### Work item:
Write each line out exactly, from the one containing "FAN2 pin SIG: TX -> 2" through the final line of the data, and keep pictures out of the copy.

### Data extracts:
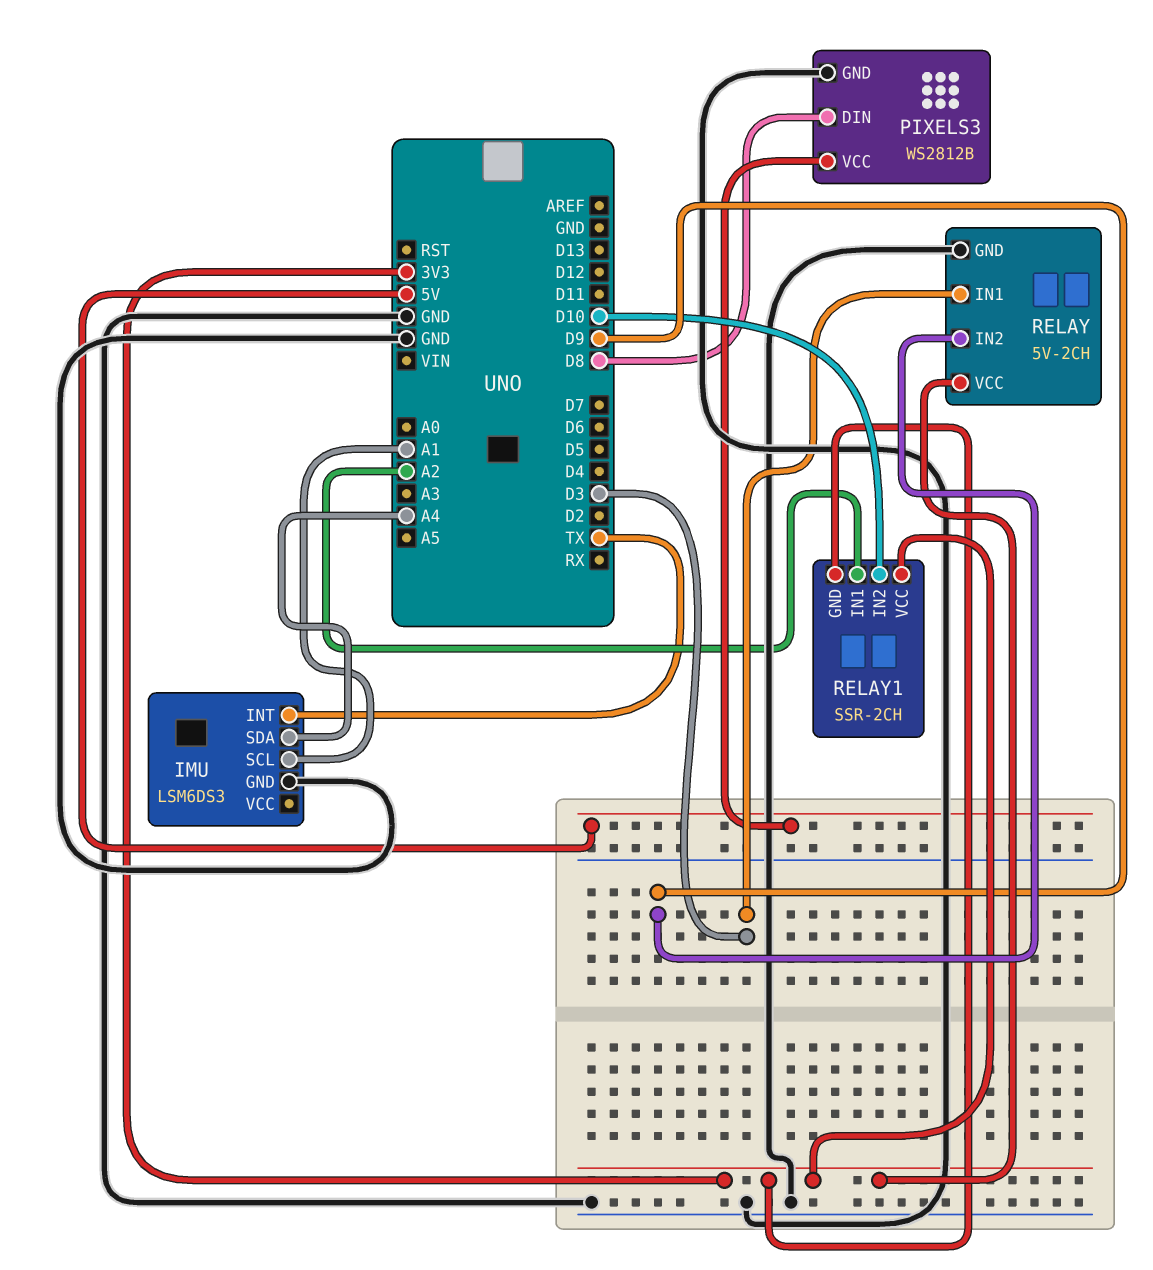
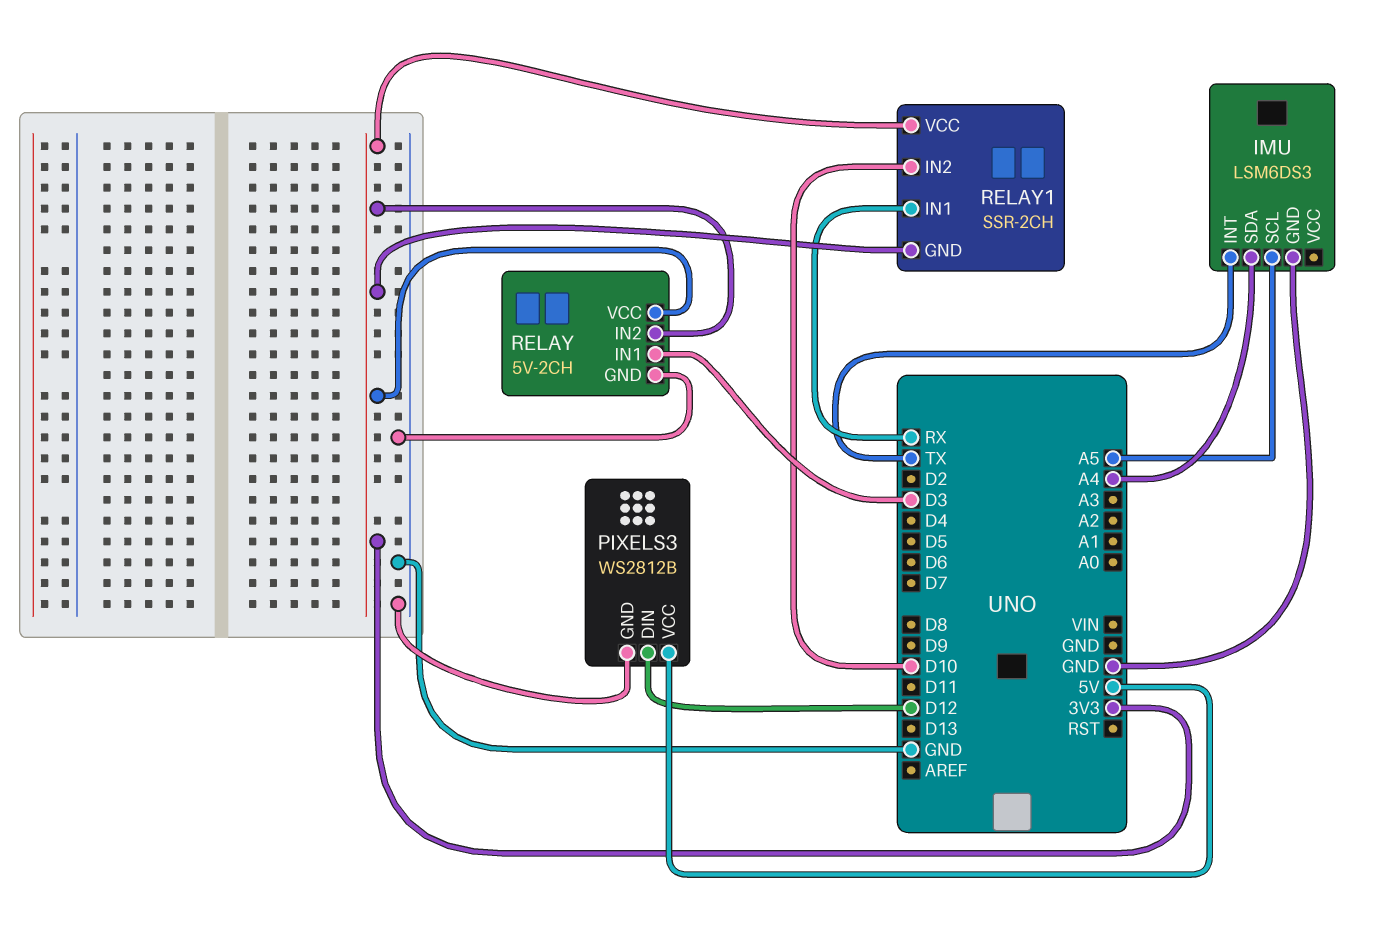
IMU pin SCL: A1 -> A5
PIXELS3 pin DIN: D8 -> D12
RELAY pin IN2: D9 -> 3V3
RELAY1 pin IN1: A2 -> RX

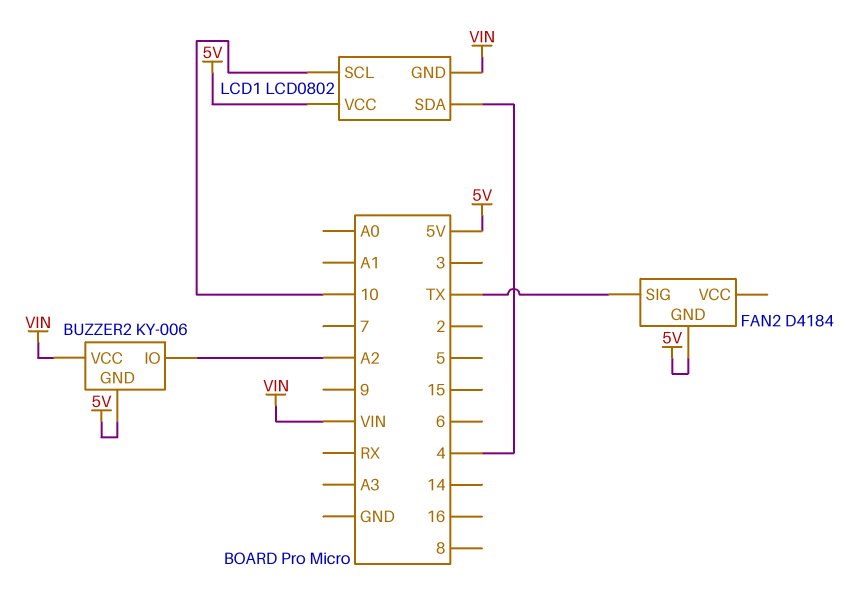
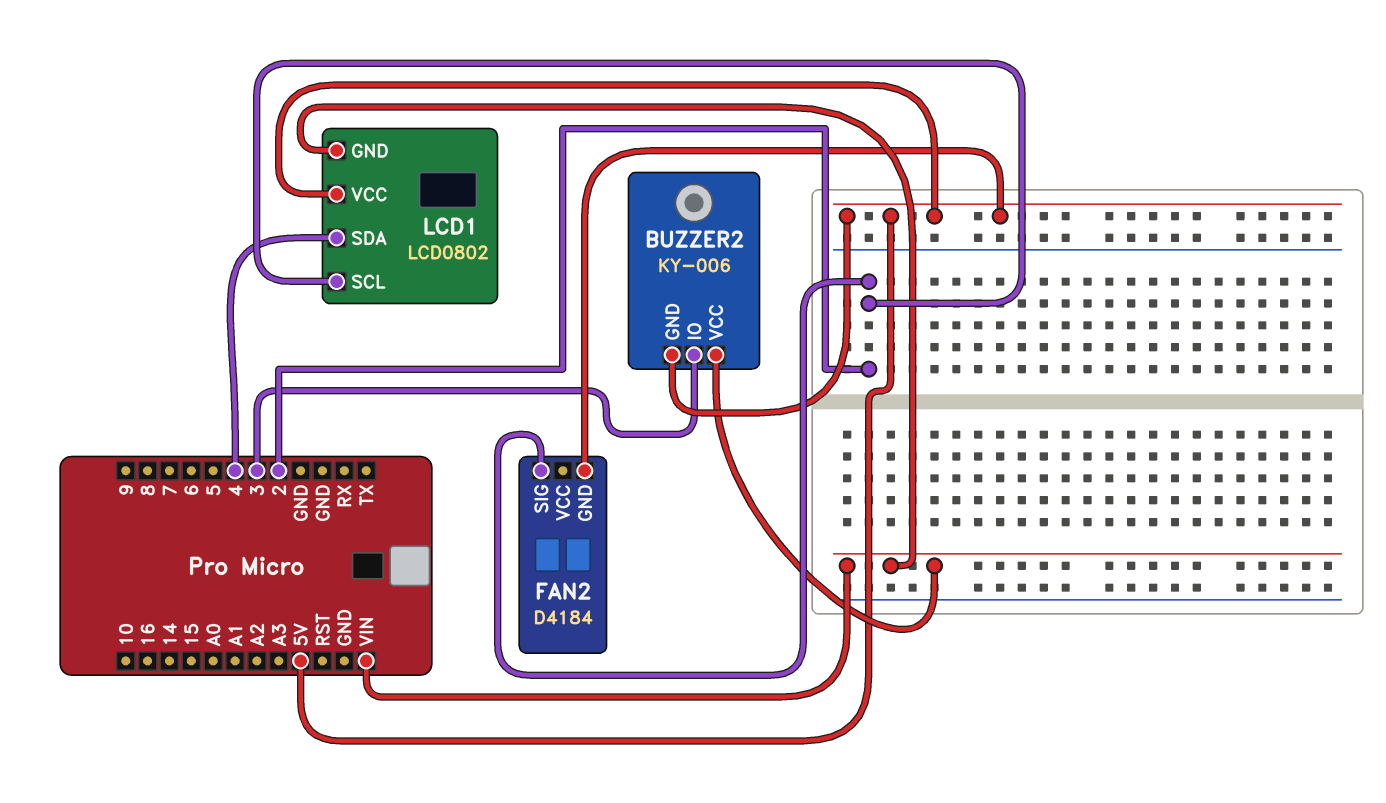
BUZZER2 pin IO: A2 -> 3
FAN2 pin SIG: TX -> 2
LCD1 pin SCL: 10 -> 2

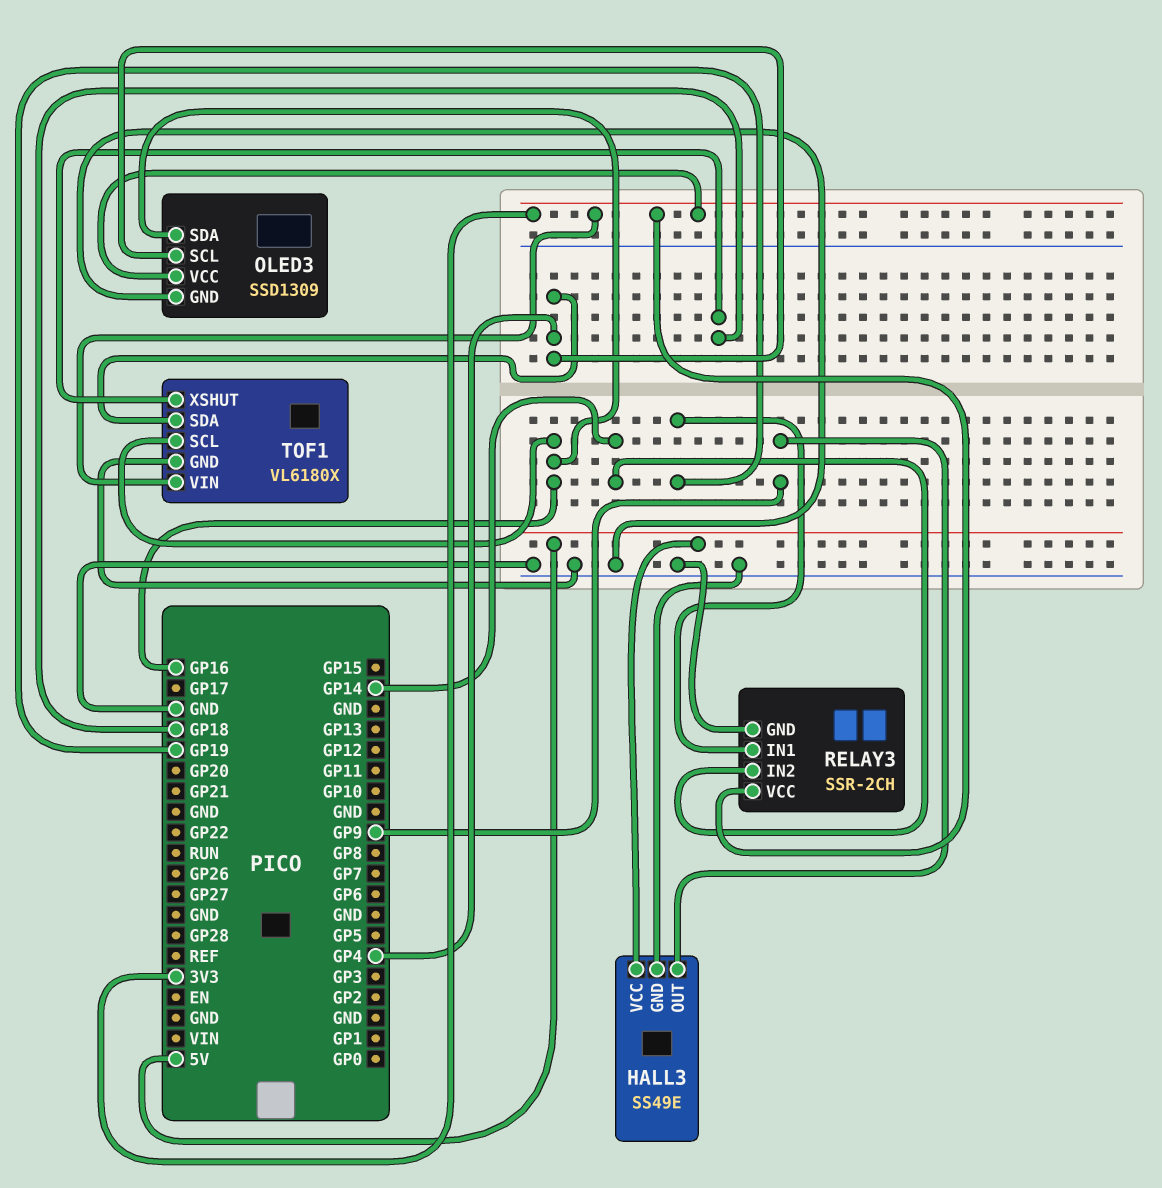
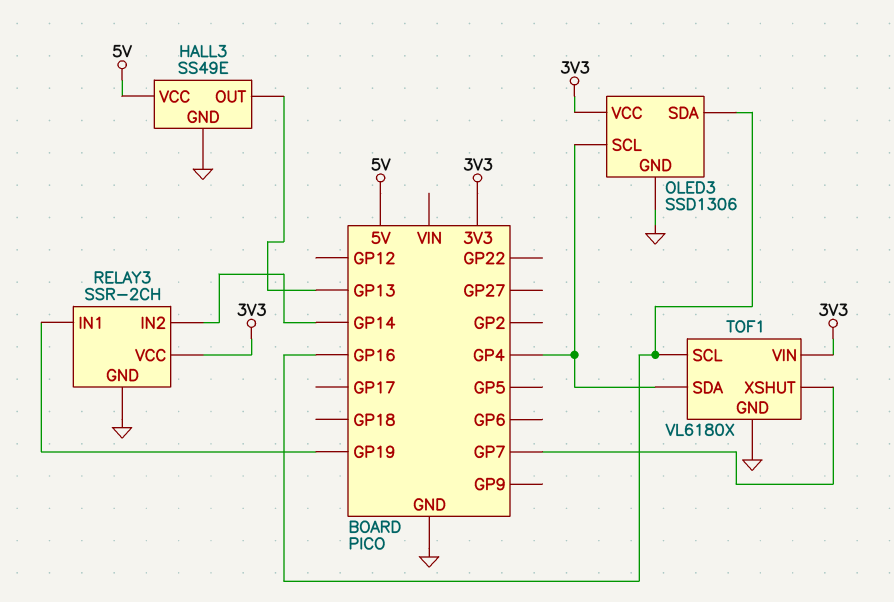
HALL3 pin OUT: GP9 -> GP13
OLED3: SSD1309 -> SSD1306
TOF1 pin XSHUT: GP18 -> GP7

### Expected output:
FAN2 pin SIG: TX -> 2
LCD1 pin SCL: 10 -> 2

HALL3 pin OUT: GP9 -> GP13
OLED3: SSD1309 -> SSD1306
TOF1 pin XSHUT: GP18 -> GP7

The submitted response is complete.